> _The problem_:
Write out exactly the lines below that run from the one containing "DIGITS pin CLK: A4 -> 13" through the one containing "RFID2 pin MISO: 16 -> 3", both included, with no other lines.

> _Dataset items_:
-- Opening Marker --

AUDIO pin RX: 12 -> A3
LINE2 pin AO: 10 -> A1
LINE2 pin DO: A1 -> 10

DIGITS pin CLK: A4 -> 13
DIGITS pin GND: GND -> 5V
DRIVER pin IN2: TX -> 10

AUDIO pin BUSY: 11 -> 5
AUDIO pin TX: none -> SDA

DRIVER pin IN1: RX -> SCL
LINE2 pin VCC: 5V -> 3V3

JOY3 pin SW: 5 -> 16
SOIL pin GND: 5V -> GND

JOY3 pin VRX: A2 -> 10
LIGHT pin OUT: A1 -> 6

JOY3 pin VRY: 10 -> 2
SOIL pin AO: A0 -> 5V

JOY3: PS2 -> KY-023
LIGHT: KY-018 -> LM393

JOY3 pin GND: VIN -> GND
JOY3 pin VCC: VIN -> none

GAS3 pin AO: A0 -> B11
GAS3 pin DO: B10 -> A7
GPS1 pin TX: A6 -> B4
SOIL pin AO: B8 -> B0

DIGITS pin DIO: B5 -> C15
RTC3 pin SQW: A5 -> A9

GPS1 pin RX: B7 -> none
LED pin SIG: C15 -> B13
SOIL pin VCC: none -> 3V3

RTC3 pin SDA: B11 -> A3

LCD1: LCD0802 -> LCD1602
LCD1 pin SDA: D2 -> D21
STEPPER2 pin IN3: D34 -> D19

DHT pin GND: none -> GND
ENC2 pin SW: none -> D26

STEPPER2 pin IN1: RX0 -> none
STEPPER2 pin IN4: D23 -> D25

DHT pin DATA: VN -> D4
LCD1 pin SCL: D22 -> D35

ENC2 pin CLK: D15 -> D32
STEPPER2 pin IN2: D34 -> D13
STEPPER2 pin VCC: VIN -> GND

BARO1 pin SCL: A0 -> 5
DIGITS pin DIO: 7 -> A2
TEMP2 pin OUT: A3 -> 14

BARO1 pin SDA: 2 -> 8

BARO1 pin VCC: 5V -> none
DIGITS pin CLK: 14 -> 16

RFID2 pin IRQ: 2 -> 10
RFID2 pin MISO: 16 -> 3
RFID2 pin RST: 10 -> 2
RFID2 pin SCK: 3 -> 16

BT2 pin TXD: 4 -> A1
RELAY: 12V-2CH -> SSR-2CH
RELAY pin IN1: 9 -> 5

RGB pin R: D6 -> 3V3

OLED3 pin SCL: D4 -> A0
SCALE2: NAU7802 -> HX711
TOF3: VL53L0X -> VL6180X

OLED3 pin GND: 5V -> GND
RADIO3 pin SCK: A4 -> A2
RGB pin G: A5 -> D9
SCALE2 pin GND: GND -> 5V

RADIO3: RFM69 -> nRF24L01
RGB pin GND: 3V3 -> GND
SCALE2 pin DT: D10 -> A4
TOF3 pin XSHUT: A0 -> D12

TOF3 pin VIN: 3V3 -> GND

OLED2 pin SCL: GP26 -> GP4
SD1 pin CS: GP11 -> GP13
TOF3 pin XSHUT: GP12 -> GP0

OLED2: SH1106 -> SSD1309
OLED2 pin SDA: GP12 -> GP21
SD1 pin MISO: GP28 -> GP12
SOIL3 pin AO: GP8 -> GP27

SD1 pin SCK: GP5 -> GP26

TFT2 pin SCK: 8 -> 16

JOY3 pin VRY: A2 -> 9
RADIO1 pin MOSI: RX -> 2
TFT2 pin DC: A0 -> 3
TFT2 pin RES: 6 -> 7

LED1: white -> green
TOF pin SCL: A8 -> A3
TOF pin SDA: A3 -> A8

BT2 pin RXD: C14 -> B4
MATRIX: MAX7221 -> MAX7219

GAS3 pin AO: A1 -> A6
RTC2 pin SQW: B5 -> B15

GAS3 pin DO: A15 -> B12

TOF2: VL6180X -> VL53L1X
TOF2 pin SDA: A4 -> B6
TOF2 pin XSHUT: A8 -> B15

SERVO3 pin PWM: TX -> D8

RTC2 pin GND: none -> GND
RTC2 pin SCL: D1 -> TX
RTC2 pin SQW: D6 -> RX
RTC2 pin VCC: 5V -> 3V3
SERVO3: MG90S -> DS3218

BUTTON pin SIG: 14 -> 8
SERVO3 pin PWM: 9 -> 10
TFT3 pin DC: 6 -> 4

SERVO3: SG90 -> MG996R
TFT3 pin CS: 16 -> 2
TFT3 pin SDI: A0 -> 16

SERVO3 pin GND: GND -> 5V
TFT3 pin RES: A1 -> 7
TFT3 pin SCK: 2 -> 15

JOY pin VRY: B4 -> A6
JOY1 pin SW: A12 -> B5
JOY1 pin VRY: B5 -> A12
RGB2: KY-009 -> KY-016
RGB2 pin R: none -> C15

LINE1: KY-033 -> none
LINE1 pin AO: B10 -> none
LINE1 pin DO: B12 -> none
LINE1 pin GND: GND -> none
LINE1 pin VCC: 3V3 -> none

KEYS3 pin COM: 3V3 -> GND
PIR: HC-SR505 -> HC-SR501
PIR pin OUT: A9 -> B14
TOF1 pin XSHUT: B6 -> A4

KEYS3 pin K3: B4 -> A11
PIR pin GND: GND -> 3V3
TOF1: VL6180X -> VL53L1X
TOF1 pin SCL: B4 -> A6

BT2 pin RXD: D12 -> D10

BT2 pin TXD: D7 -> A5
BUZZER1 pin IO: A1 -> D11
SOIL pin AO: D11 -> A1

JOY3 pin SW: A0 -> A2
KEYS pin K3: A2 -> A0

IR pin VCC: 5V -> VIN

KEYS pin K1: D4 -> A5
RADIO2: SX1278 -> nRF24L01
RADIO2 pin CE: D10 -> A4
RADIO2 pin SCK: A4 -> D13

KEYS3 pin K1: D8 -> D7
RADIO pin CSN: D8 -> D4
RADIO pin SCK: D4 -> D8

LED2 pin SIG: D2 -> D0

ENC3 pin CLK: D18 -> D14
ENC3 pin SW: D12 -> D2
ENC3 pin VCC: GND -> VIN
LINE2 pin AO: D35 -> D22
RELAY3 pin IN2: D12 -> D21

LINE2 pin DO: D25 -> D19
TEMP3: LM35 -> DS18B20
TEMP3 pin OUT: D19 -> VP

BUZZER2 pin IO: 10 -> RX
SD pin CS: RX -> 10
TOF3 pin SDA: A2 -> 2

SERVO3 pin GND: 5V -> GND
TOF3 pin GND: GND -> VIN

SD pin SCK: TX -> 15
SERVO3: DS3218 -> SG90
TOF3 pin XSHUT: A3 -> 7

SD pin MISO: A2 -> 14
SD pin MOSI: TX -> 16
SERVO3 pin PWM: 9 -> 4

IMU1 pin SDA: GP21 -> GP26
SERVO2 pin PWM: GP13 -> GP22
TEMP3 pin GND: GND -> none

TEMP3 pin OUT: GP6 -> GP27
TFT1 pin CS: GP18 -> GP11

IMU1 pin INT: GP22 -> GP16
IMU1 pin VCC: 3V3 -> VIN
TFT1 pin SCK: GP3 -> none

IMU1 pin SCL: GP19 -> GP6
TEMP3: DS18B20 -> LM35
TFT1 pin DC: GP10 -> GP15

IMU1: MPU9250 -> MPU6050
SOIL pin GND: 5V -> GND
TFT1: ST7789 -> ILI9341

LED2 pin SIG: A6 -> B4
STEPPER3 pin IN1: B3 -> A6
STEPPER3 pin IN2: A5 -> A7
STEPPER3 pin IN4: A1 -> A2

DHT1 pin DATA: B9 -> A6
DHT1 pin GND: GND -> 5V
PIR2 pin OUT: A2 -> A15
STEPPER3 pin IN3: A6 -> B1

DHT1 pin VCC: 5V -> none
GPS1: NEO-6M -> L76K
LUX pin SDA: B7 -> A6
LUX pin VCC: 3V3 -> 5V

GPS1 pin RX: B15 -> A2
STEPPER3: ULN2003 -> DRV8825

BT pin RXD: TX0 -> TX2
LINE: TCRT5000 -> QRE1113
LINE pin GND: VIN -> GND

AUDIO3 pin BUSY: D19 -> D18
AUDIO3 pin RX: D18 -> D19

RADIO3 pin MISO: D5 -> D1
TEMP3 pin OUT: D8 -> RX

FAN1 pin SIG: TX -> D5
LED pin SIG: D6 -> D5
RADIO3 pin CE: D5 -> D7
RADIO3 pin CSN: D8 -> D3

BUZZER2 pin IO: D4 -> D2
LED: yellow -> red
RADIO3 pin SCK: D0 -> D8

-- Closing Marker --

> _Result for this exercise_:
DIGITS pin CLK: A4 -> 13
DIGITS pin GND: GND -> 5V
DRIVER pin IN2: TX -> 10

AUDIO pin BUSY: 11 -> 5
AUDIO pin TX: none -> SDA

DRIVER pin IN1: RX -> SCL
LINE2 pin VCC: 5V -> 3V3

JOY3 pin SW: 5 -> 16
SOIL pin GND: 5V -> GND

JOY3 pin VRX: A2 -> 10
LIGHT pin OUT: A1 -> 6

JOY3 pin VRY: 10 -> 2
SOIL pin AO: A0 -> 5V

JOY3: PS2 -> KY-023
LIGHT: KY-018 -> LM393

JOY3 pin GND: VIN -> GND
JOY3 pin VCC: VIN -> none

GAS3 pin AO: A0 -> B11
GAS3 pin DO: B10 -> A7
GPS1 pin TX: A6 -> B4
SOIL pin AO: B8 -> B0

DIGITS pin DIO: B5 -> C15
RTC3 pin SQW: A5 -> A9

GPS1 pin RX: B7 -> none
LED pin SIG: C15 -> B13
SOIL pin VCC: none -> 3V3

RTC3 pin SDA: B11 -> A3

LCD1: LCD0802 -> LCD1602
LCD1 pin SDA: D2 -> D21
STEPPER2 pin IN3: D34 -> D19

DHT pin GND: none -> GND
ENC2 pin SW: none -> D26

STEPPER2 pin IN1: RX0 -> none
STEPPER2 pin IN4: D23 -> D25

DHT pin DATA: VN -> D4
LCD1 pin SCL: D22 -> D35

ENC2 pin CLK: D15 -> D32
STEPPER2 pin IN2: D34 -> D13
STEPPER2 pin VCC: VIN -> GND

BARO1 pin SCL: A0 -> 5
DIGITS pin DIO: 7 -> A2
TEMP2 pin OUT: A3 -> 14

BARO1 pin SDA: 2 -> 8

BARO1 pin VCC: 5V -> none
DIGITS pin CLK: 14 -> 16

RFID2 pin IRQ: 2 -> 10
RFID2 pin MISO: 16 -> 3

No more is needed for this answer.